- _Exercise inputs_:
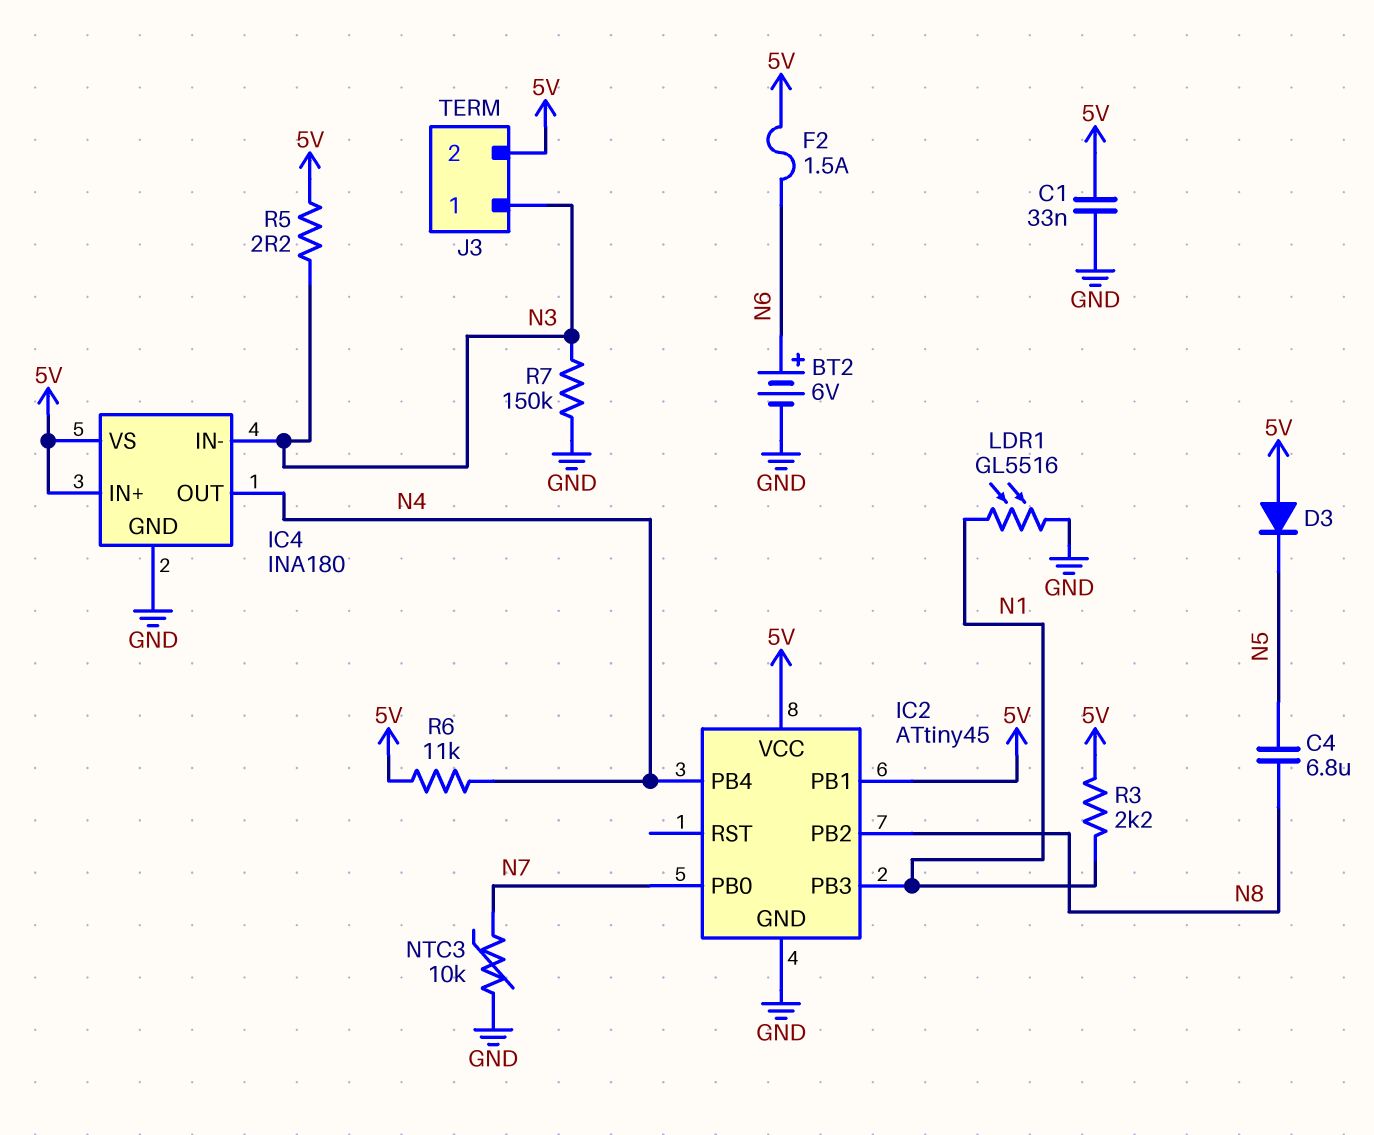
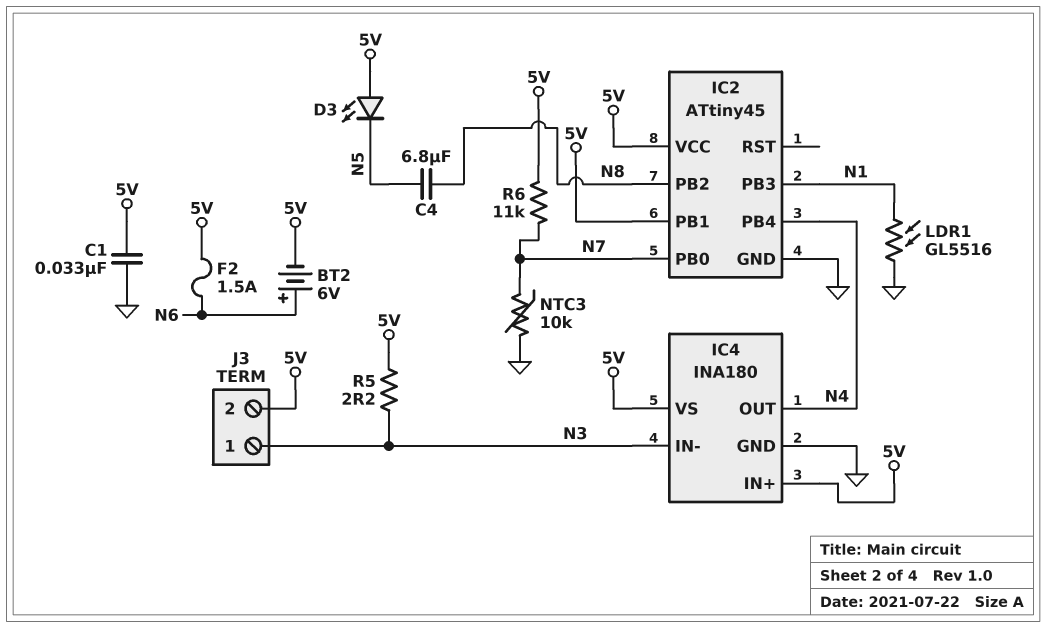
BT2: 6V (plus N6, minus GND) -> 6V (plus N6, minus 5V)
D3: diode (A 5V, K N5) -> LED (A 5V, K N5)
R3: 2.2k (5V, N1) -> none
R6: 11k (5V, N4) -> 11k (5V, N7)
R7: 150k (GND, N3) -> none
* * *
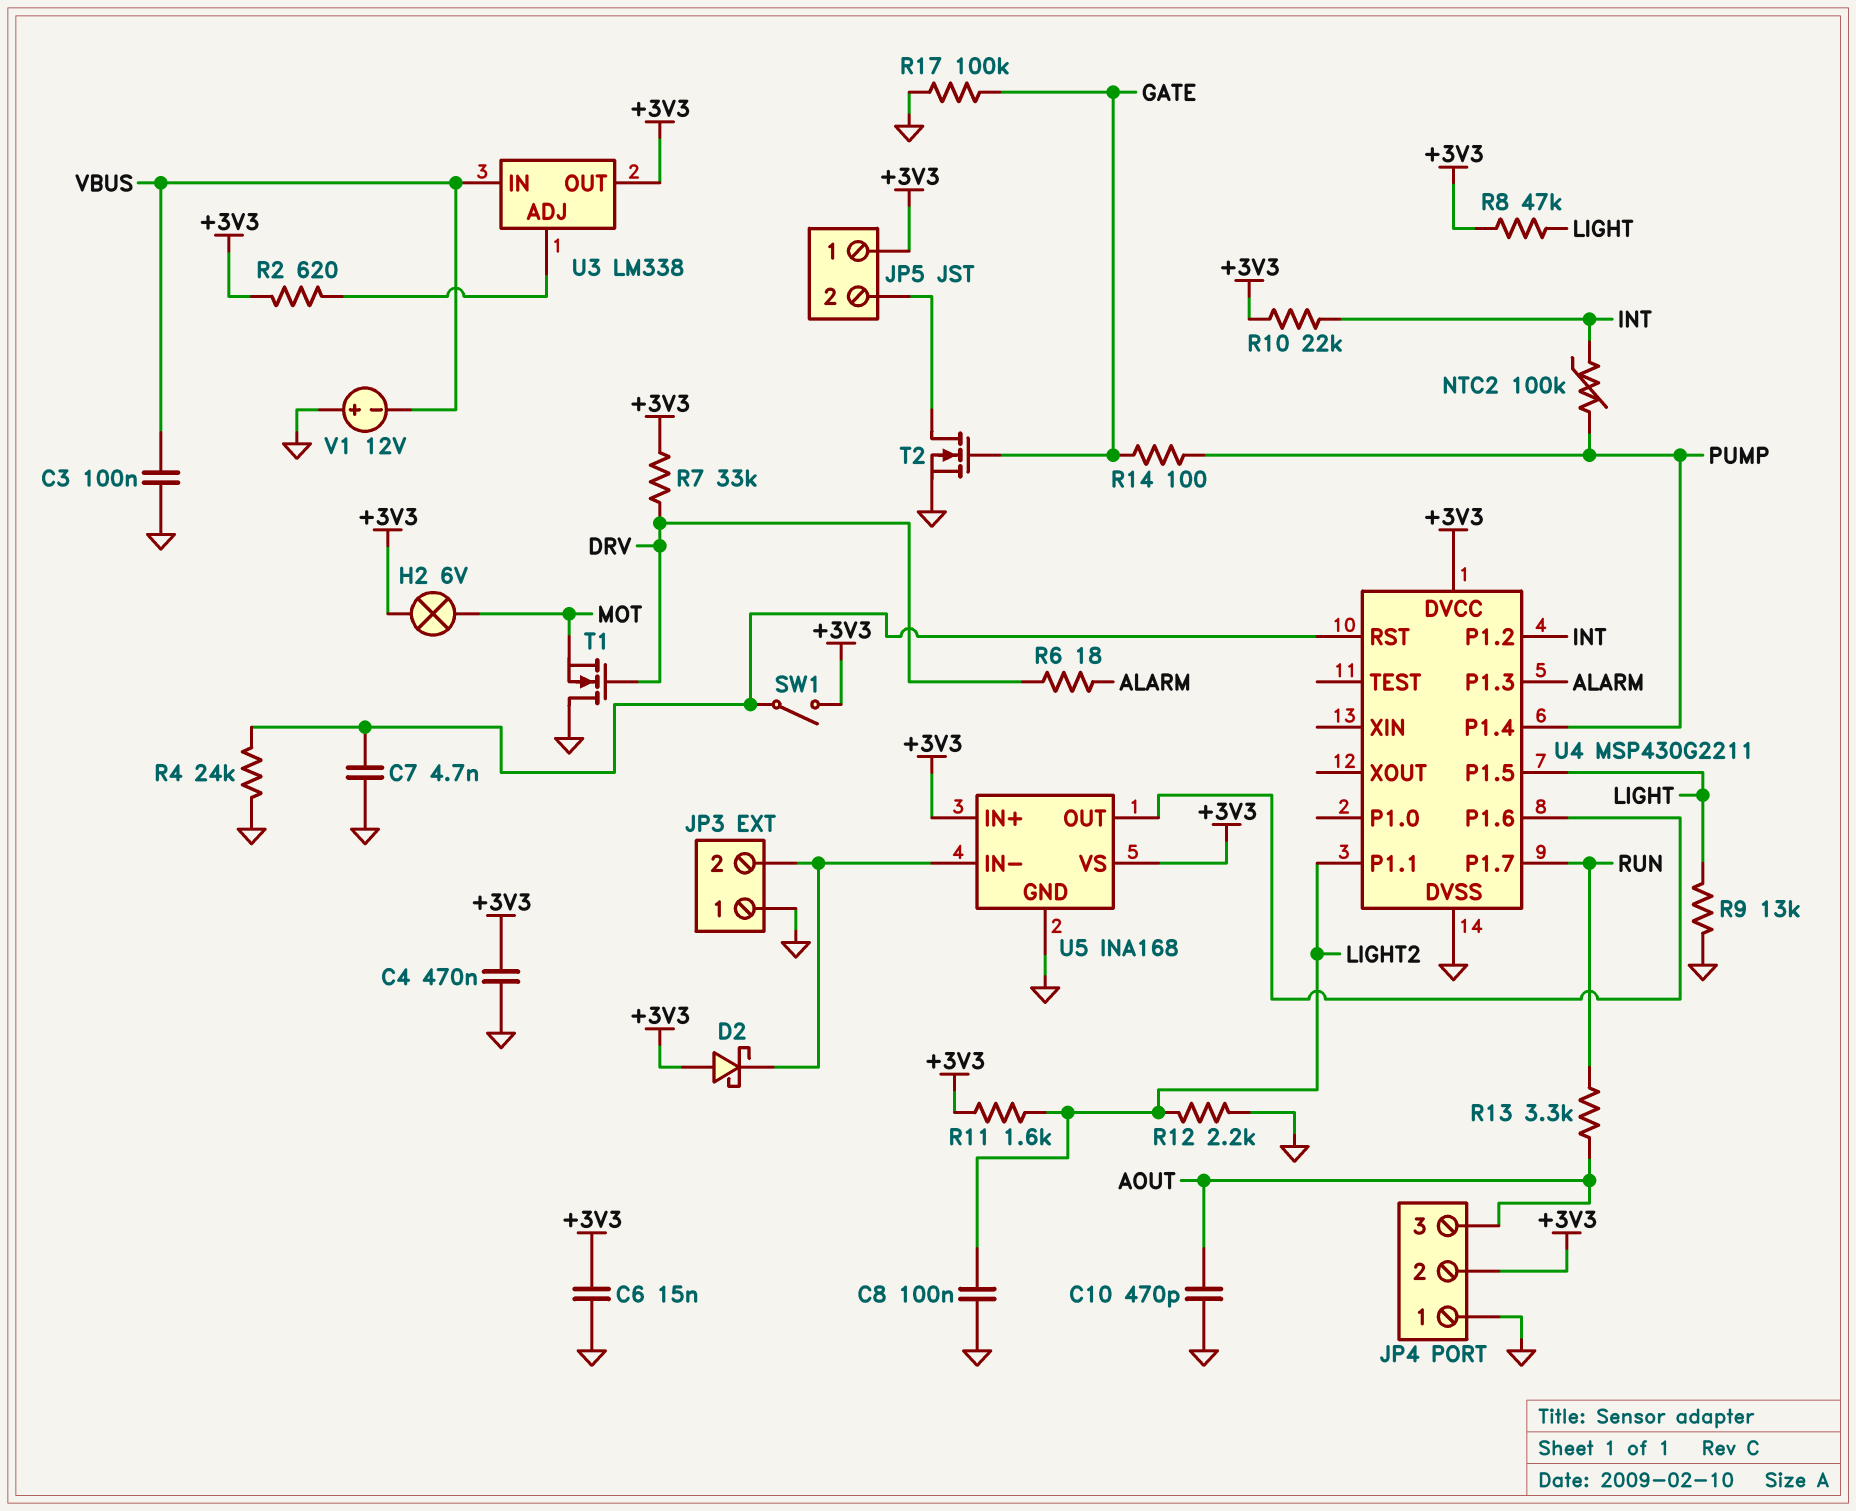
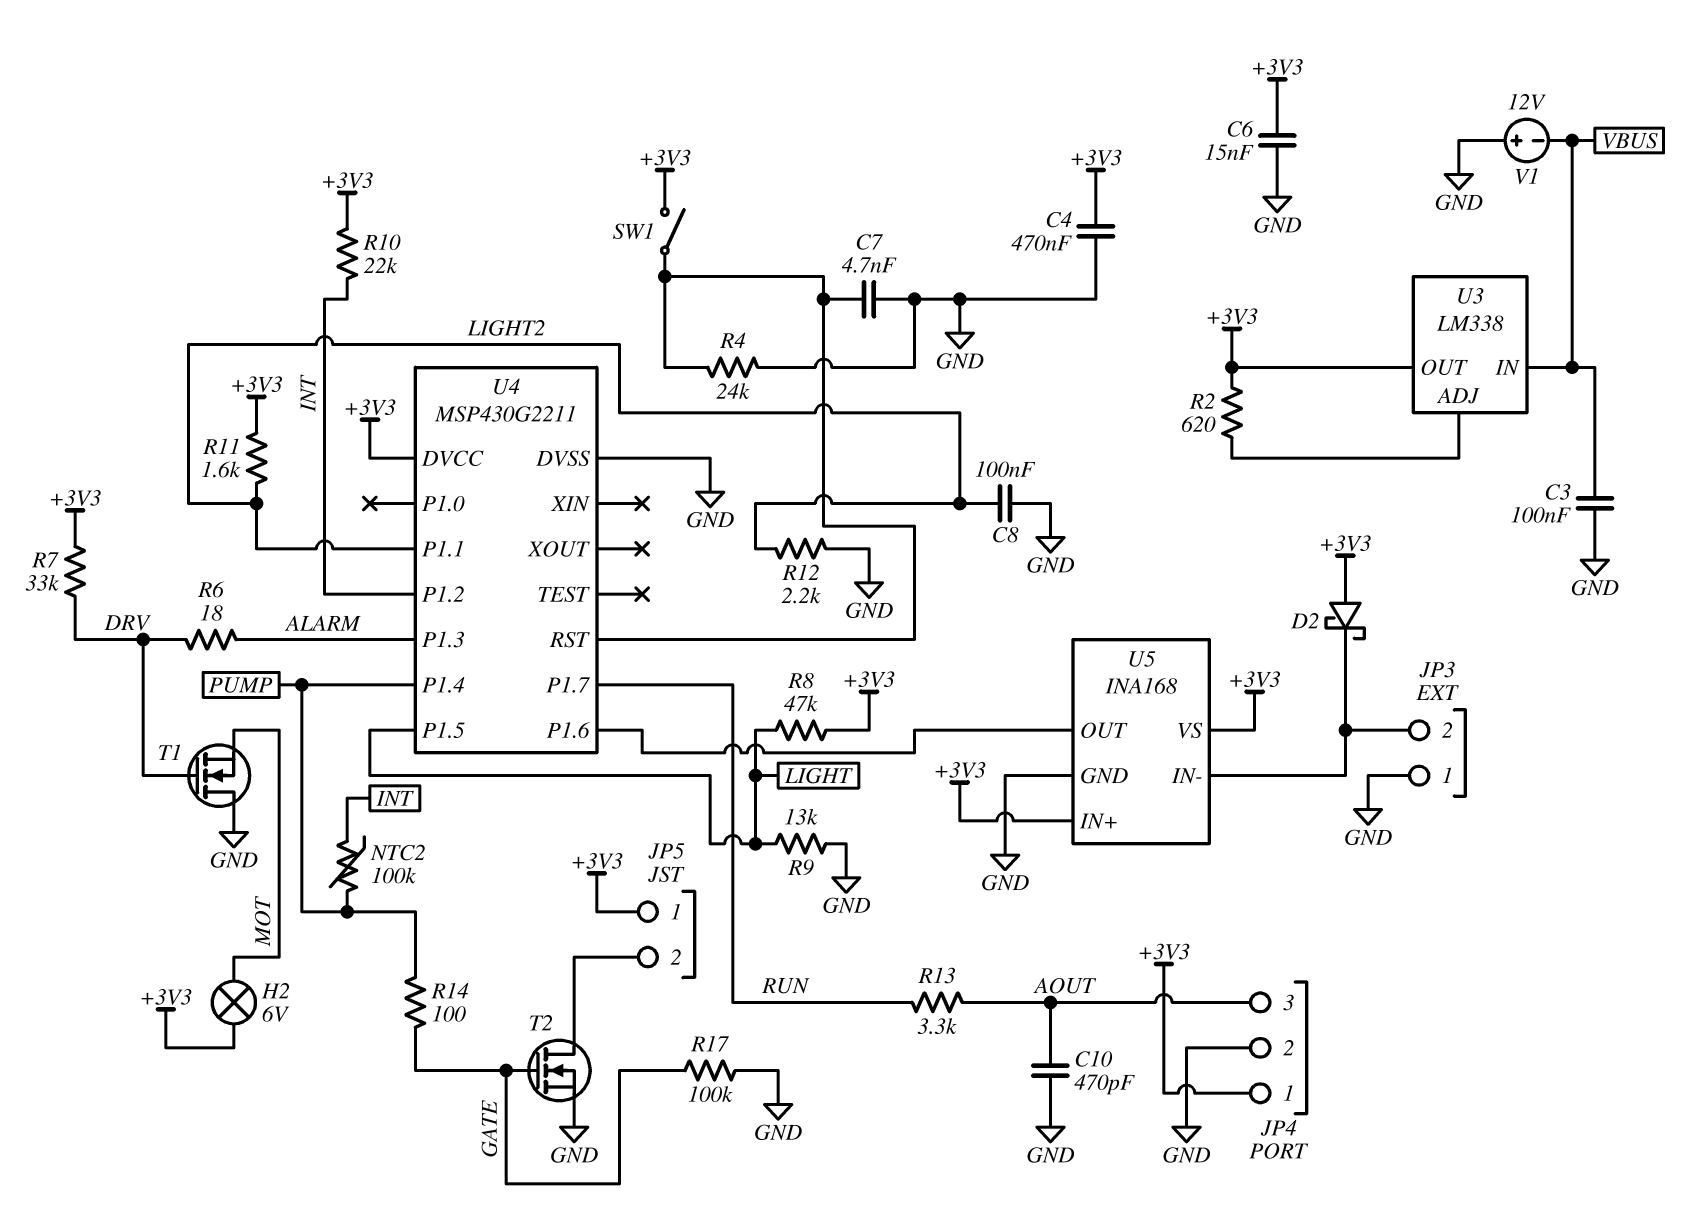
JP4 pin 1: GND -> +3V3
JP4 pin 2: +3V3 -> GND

- _Task to carry out_: Will you return exactly the lines above from the one with "D3: diode (A 5V, K N5) -> LED (A 5V, K N5)" down to the one with "R7: 150k (GND, N3) -> none", counting both as part of the range?

- _Answer area_:
D3: diode (A 5V, K N5) -> LED (A 5V, K N5)
R3: 2.2k (5V, N1) -> none
R6: 11k (5V, N4) -> 11k (5V, N7)
R7: 150k (GND, N3) -> none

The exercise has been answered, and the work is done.